▶ _Supplied entries_

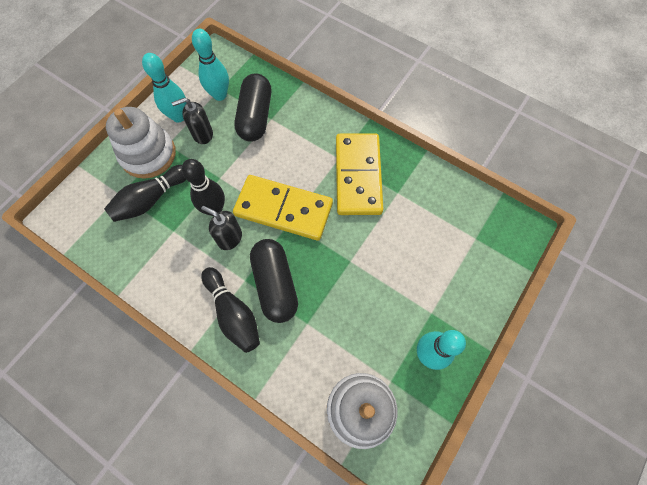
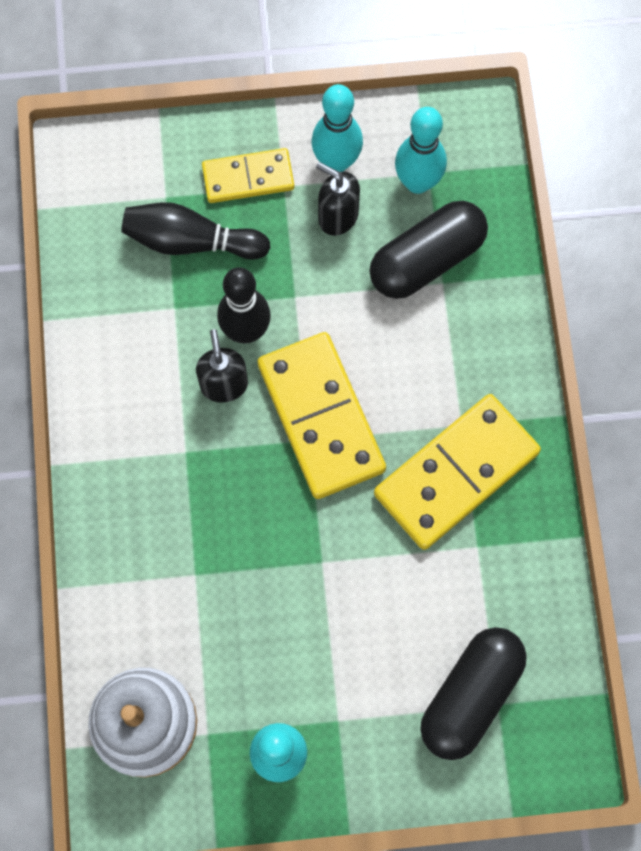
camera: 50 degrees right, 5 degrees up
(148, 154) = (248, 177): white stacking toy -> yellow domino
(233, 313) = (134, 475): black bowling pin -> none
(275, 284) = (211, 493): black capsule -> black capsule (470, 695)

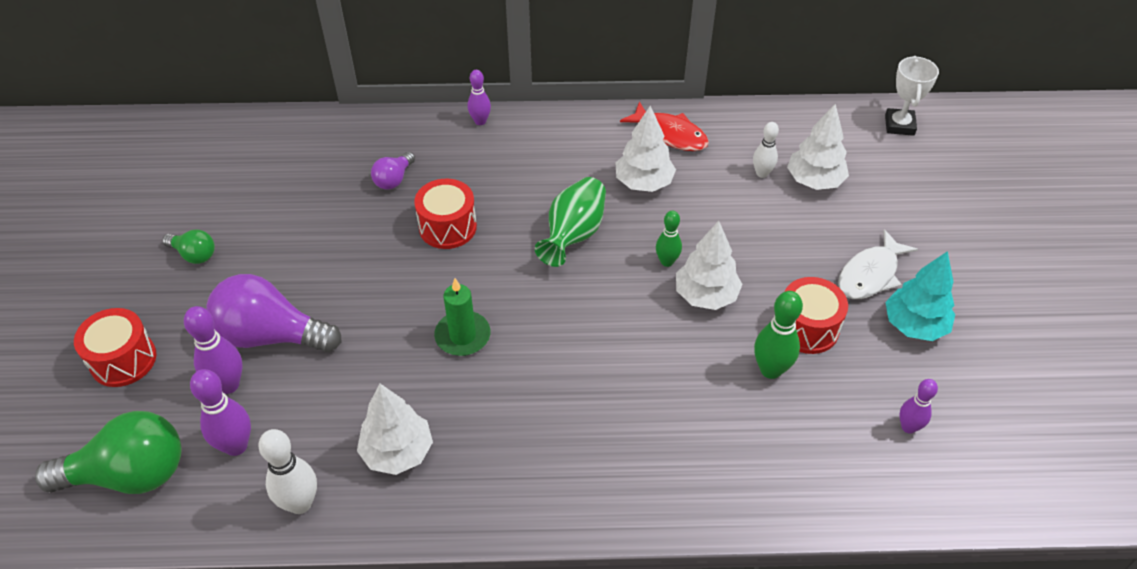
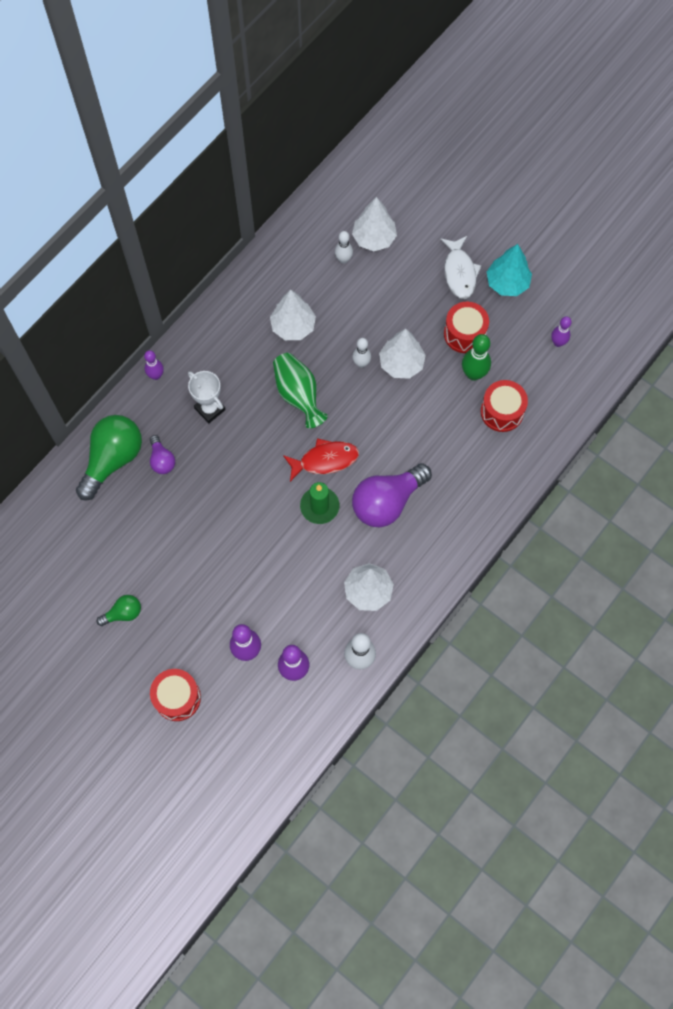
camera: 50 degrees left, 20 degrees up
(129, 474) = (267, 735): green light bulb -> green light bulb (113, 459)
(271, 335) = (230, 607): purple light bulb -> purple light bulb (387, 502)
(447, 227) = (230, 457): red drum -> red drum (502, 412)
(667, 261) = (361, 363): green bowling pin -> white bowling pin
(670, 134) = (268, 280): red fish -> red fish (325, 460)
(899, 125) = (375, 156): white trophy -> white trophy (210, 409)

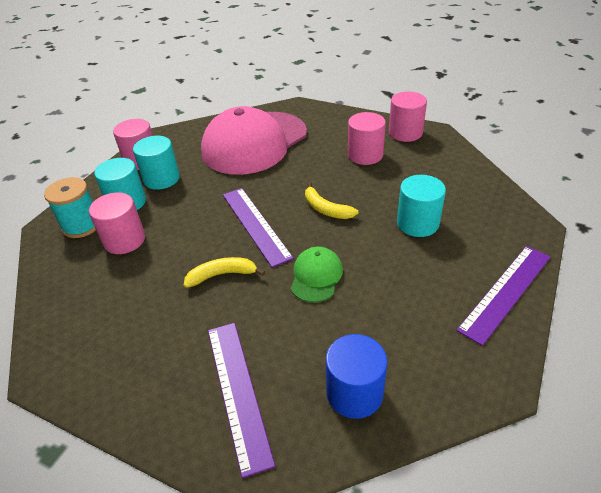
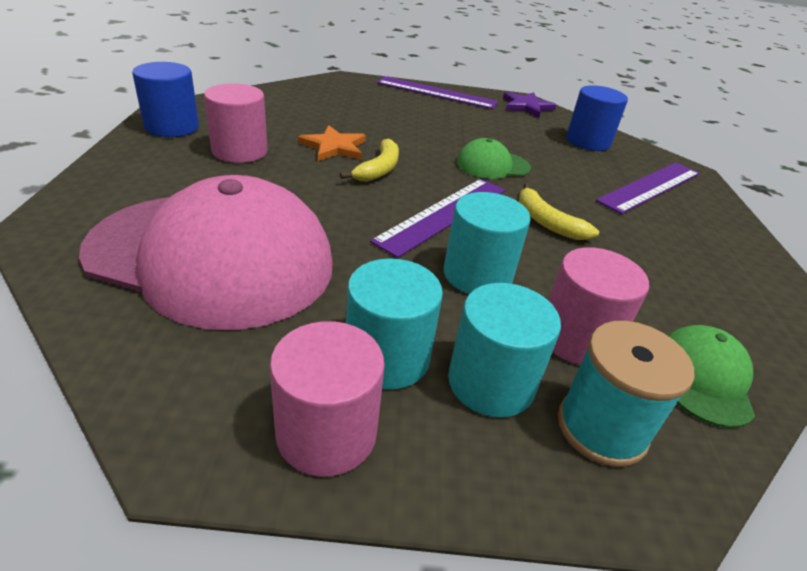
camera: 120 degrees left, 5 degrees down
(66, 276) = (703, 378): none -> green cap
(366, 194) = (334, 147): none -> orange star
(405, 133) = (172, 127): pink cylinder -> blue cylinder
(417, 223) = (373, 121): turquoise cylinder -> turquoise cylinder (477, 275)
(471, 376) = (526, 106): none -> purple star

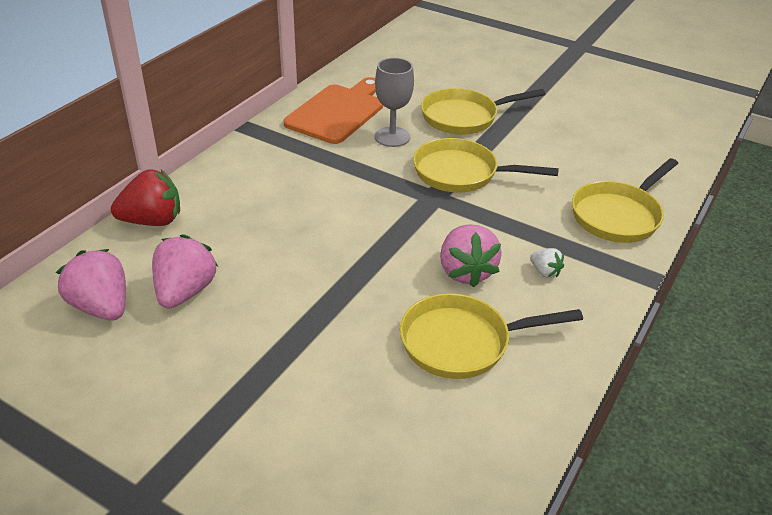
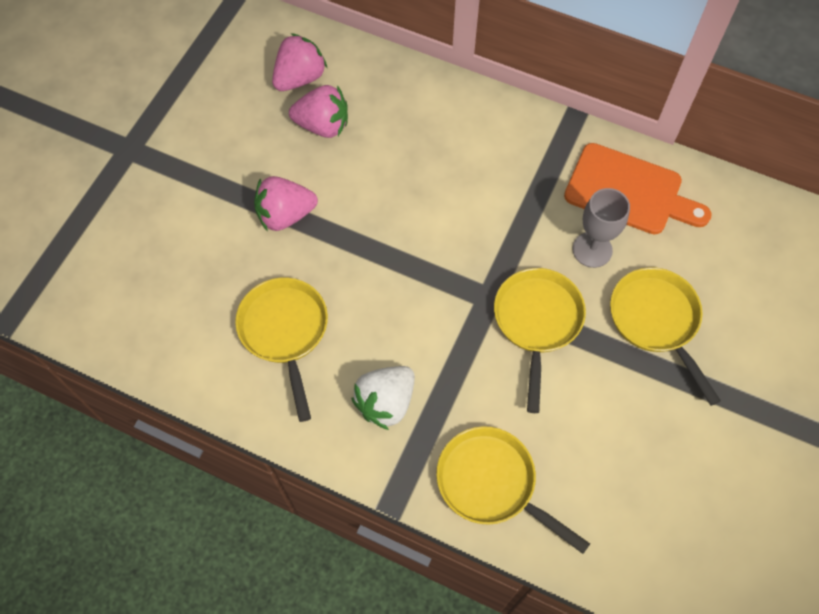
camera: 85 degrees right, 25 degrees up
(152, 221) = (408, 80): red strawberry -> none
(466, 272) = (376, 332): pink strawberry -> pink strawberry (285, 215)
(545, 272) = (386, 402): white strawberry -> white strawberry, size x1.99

▶ _What you have to do_
Everything in the data above gets copied exactly. Only the pictures are skipped.

▶ _Exercise result_
camera: 50 degrees right, 5 degrees up
(148, 154) = (248, 177): white stacking toy -> yellow domino
(233, 313) = (134, 475): black bowling pin -> none
(275, 284) = (211, 493): black capsule -> black capsule (470, 695)

camera: 50 degrees left, 20 degrees up
(129, 474) = (267, 735): green light bulb -> green light bulb (113, 459)
(271, 335) = (230, 607): purple light bulb -> purple light bulb (387, 502)
(447, 227) = (230, 457): red drum -> red drum (502, 412)
(667, 261) = (361, 363): green bowling pin -> white bowling pin
(670, 134) = (268, 280): red fish -> red fish (325, 460)
(899, 125) = (375, 156): white trophy -> white trophy (210, 409)

camera: 120 degrees left, 5 degrees down
(66, 276) = (703, 378): none -> green cap
(366, 194) = (334, 147): none -> orange star
(405, 133) = (172, 127): pink cylinder -> blue cylinder
(417, 223) = (373, 121): turquoise cylinder -> turquoise cylinder (477, 275)
(471, 376) = (526, 106): none -> purple star

camera: 85 degrees right, 25 degrees up
(152, 221) = (408, 80): red strawberry -> none
(466, 272) = (376, 332): pink strawberry -> pink strawberry (285, 215)
(545, 272) = (386, 402): white strawberry -> white strawberry, size x1.99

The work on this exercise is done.